§ BRIEF
Each line below from the one containing "yellow cross: (302, 784)" through the one containing "gray circle: (603, 1393)" should be output exactly as it stands, and no other line should appear.

§ RECORD SET
↓↓↓

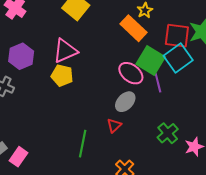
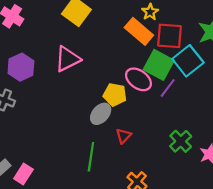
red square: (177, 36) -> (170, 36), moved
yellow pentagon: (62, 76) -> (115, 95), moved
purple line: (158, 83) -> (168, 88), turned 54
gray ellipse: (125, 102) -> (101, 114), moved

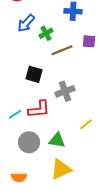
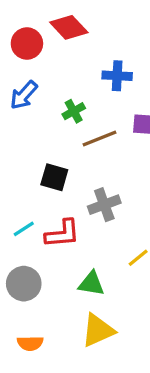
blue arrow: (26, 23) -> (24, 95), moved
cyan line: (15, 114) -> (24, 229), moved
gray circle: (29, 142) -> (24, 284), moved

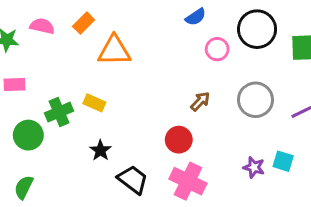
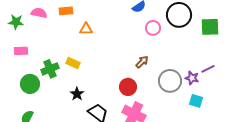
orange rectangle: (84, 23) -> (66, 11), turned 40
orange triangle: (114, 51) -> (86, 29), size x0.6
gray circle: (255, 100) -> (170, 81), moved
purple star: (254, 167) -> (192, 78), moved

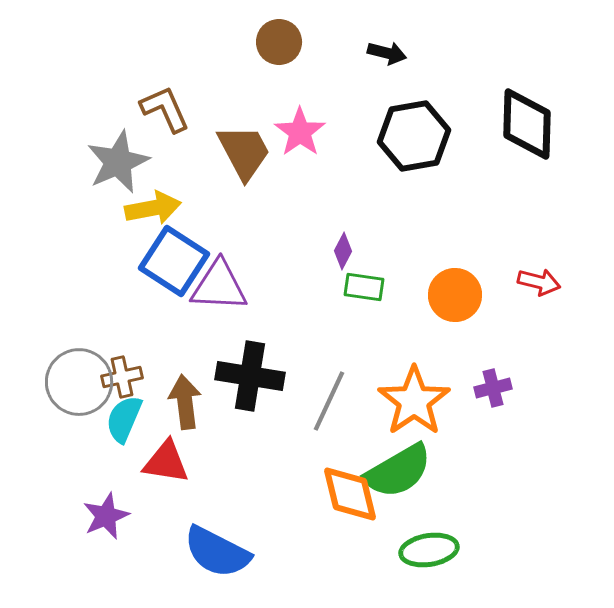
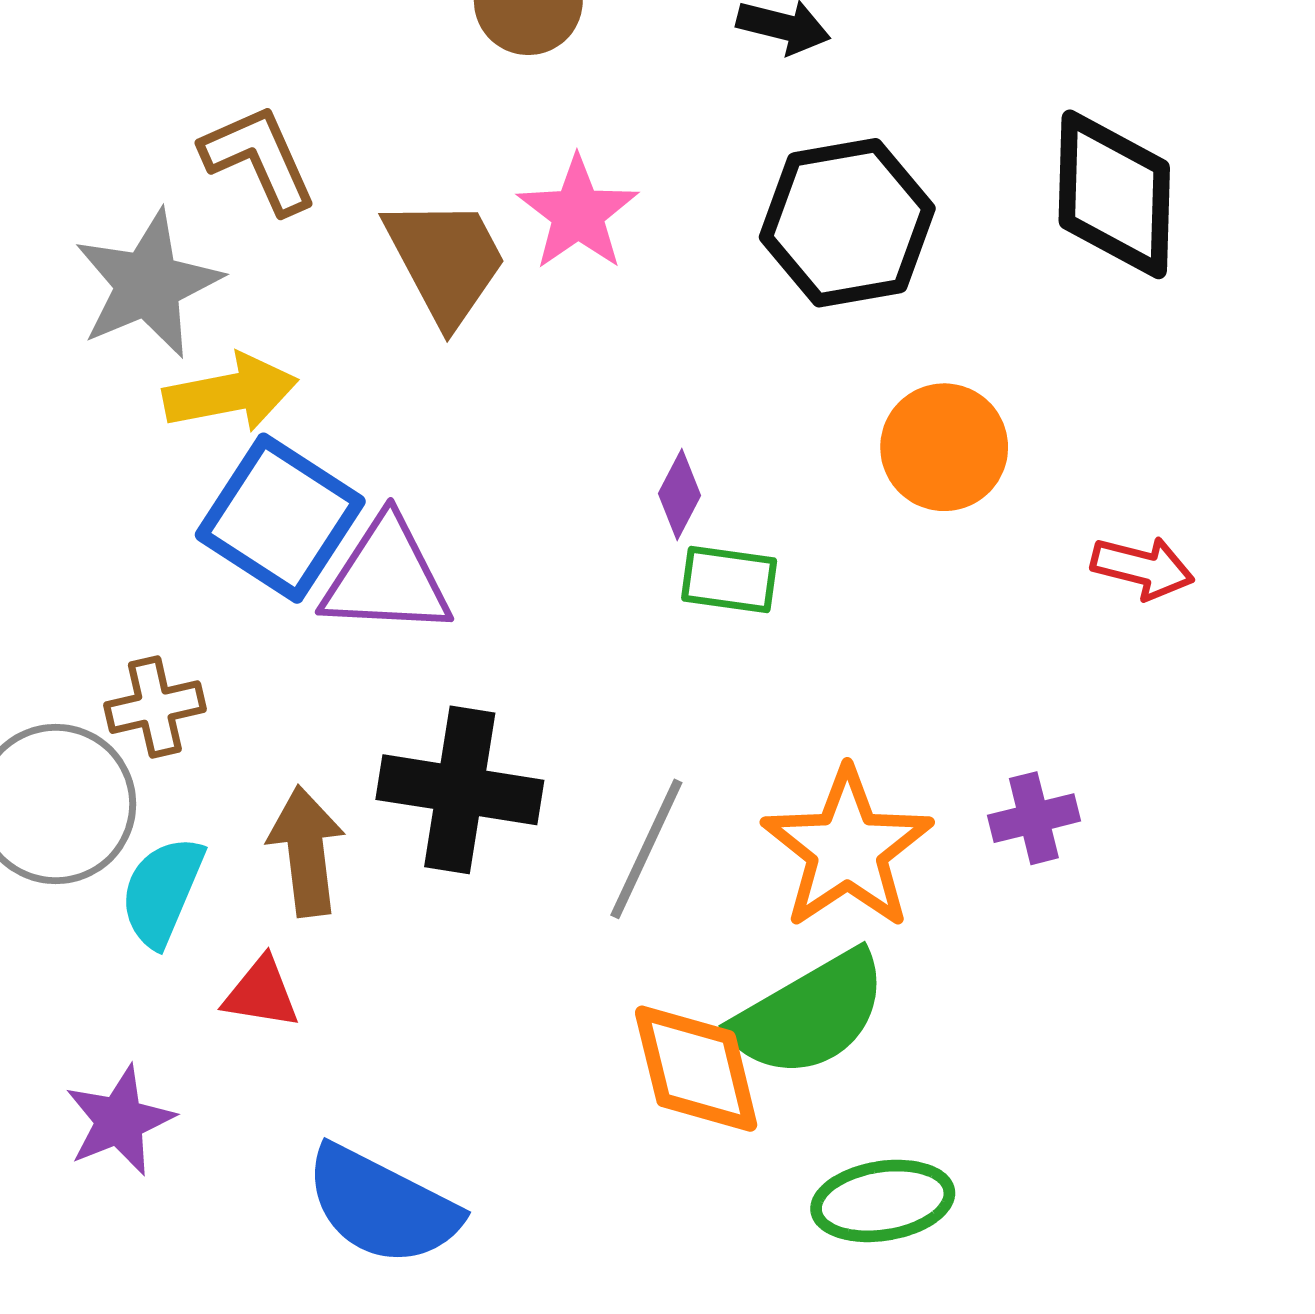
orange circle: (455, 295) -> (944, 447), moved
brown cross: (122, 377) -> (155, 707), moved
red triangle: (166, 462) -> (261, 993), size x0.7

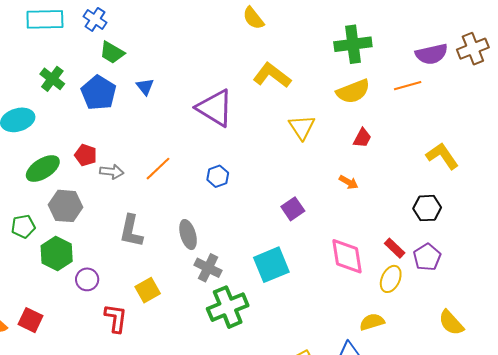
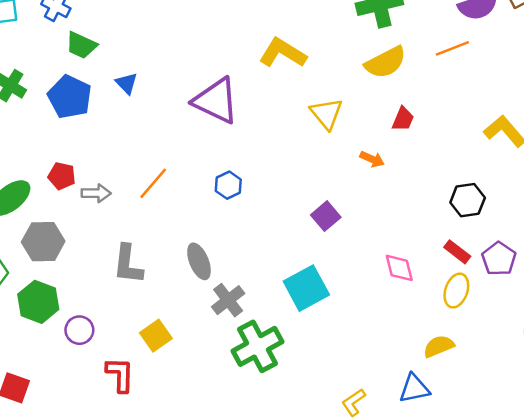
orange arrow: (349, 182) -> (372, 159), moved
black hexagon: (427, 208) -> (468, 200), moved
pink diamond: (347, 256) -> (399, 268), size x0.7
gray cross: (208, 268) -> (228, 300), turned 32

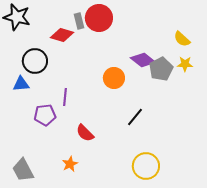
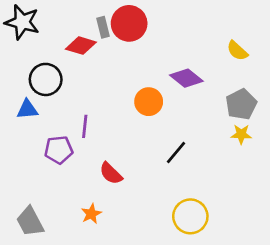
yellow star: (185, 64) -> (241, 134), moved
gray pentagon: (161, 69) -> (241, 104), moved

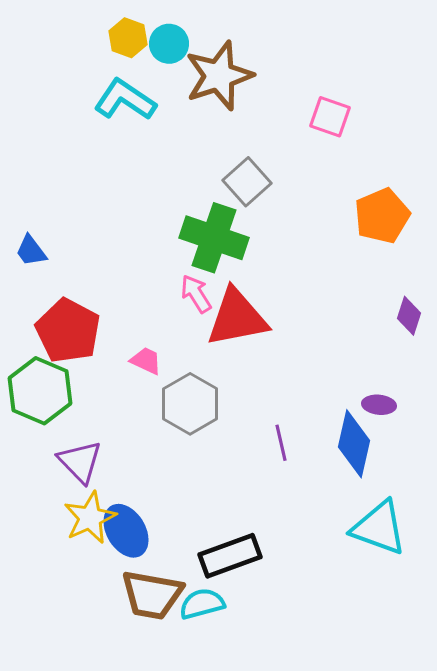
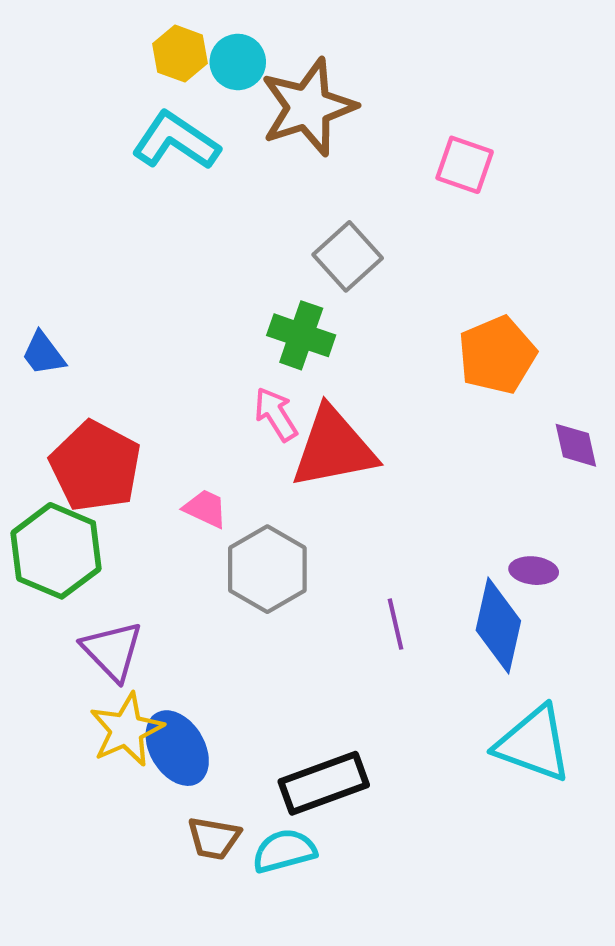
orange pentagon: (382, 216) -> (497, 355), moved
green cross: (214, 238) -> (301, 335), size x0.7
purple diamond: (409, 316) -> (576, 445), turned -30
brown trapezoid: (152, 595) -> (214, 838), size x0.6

↑↑↑
↓↓↓

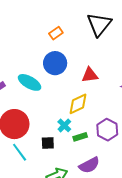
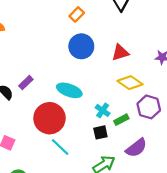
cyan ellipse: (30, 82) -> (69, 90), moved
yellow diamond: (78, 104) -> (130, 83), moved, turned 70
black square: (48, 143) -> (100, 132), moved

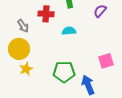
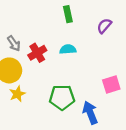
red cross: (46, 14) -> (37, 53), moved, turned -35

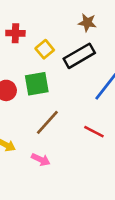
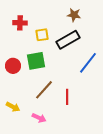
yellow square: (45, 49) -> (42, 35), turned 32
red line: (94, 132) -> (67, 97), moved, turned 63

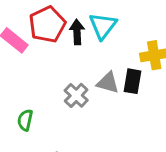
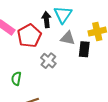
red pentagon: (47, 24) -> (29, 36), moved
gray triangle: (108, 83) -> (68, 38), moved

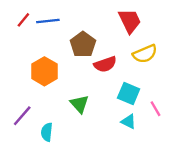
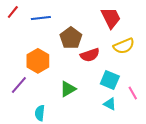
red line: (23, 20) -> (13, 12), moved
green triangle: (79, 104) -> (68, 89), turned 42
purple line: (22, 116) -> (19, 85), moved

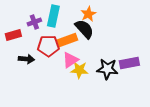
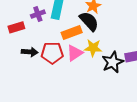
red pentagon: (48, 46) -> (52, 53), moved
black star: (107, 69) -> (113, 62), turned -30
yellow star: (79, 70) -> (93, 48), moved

↑↑↑
↓↓↓

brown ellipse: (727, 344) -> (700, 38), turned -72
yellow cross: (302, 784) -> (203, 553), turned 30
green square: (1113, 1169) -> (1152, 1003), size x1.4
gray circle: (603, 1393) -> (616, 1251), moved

↑↑↑

§ RESPONSE TO THE EXERCISE
yellow cross: (302, 784) -> (203, 553), turned 30
green square: (1113, 1169) -> (1152, 1003), size x1.4
gray circle: (603, 1393) -> (616, 1251), moved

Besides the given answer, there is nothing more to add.